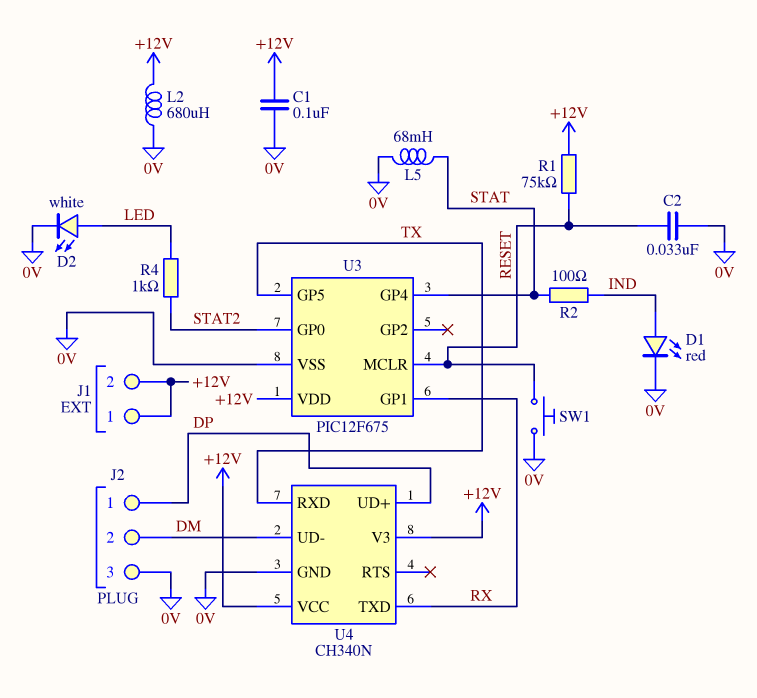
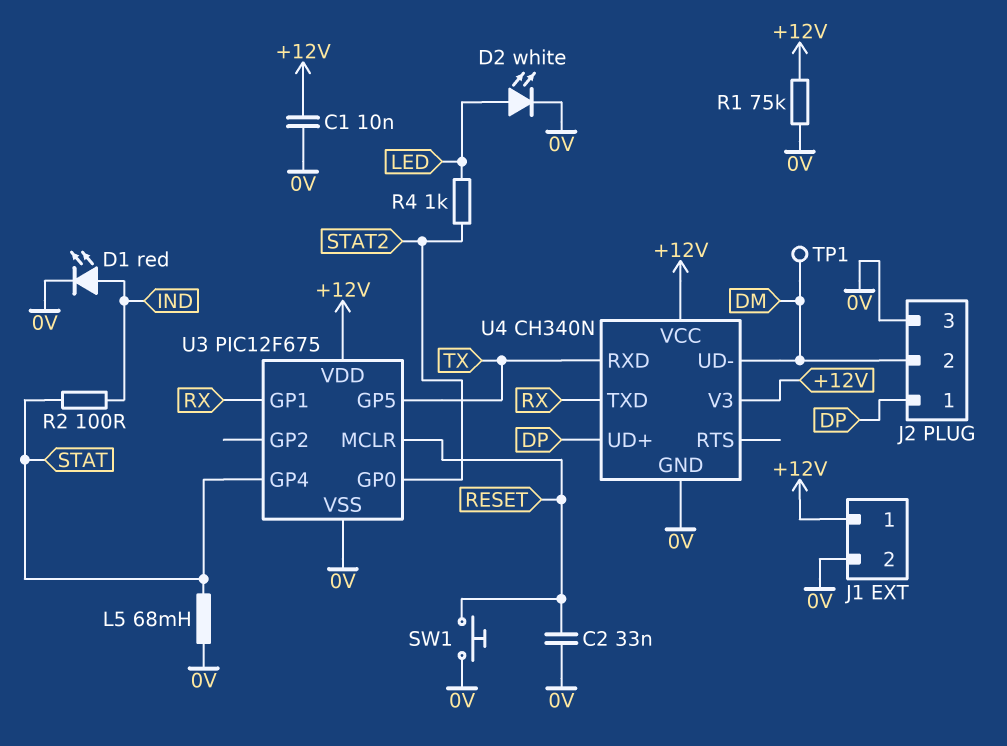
C1: 100nF (+12V, 0V) -> 10nF (+12V, 0V)
J1 pin 2: +12V -> 0V
L2: 680uH (+12V, 0V) -> none
R1: 75k (+12V, RESET) -> 75k (+12V, 0V)
TP1: none -> test point (DM)

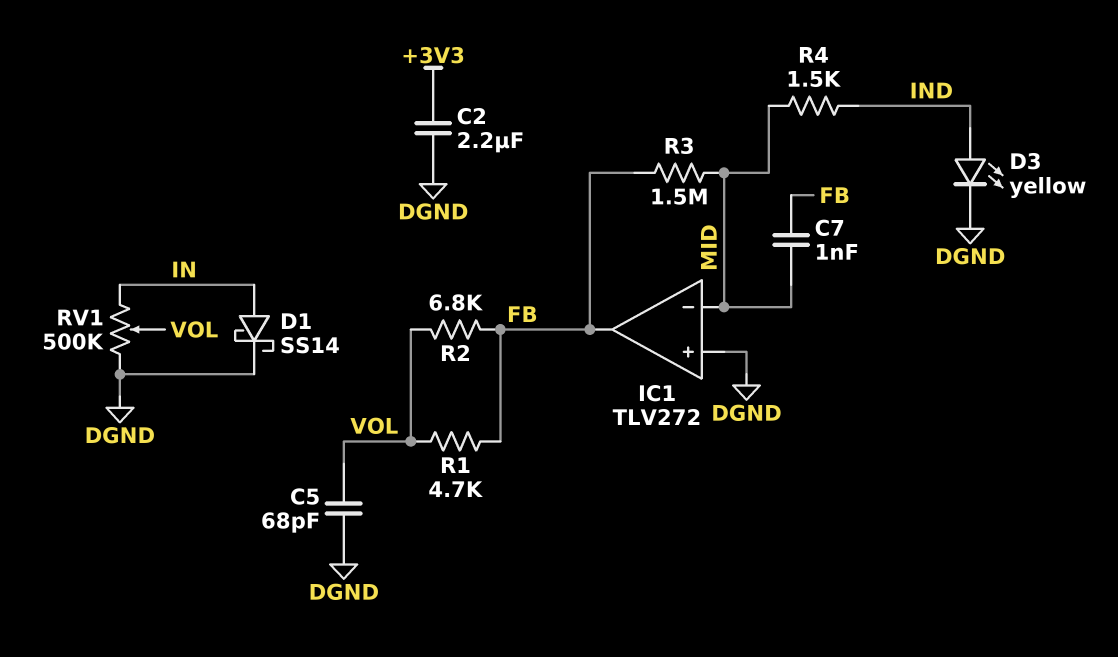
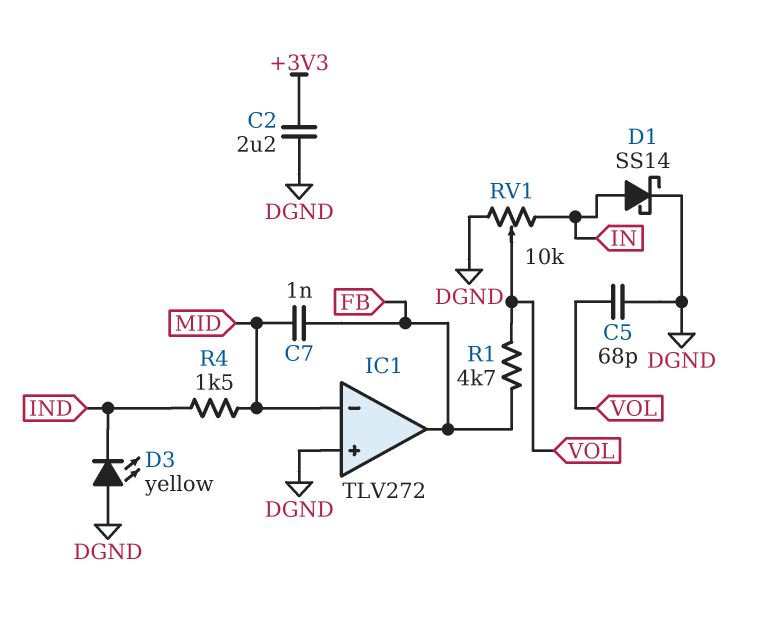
D3: LED yellow (A IND, K DGND) -> LED yellow (A DGND, K IND)
R2: 6.8k (FB, VOL) -> none
R3: 1.5M (FB, MID) -> none
RV1: 500k (DGND, IN, wiper VOL) -> 10k (DGND, IN, wiper VOL)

**What to work on**
Write the full listing out again with every line unchanged, but include no pictures.

**Solution for this exercise**
C1: 100nF (+12V, 0V) -> 10nF (+12V, 0V)
J1 pin 2: +12V -> 0V
L2: 680uH (+12V, 0V) -> none
R1: 75k (+12V, RESET) -> 75k (+12V, 0V)
TP1: none -> test point (DM)

D3: LED yellow (A IND, K DGND) -> LED yellow (A DGND, K IND)
R2: 6.8k (FB, VOL) -> none
R3: 1.5M (FB, MID) -> none
RV1: 500k (DGND, IN, wiper VOL) -> 10k (DGND, IN, wiper VOL)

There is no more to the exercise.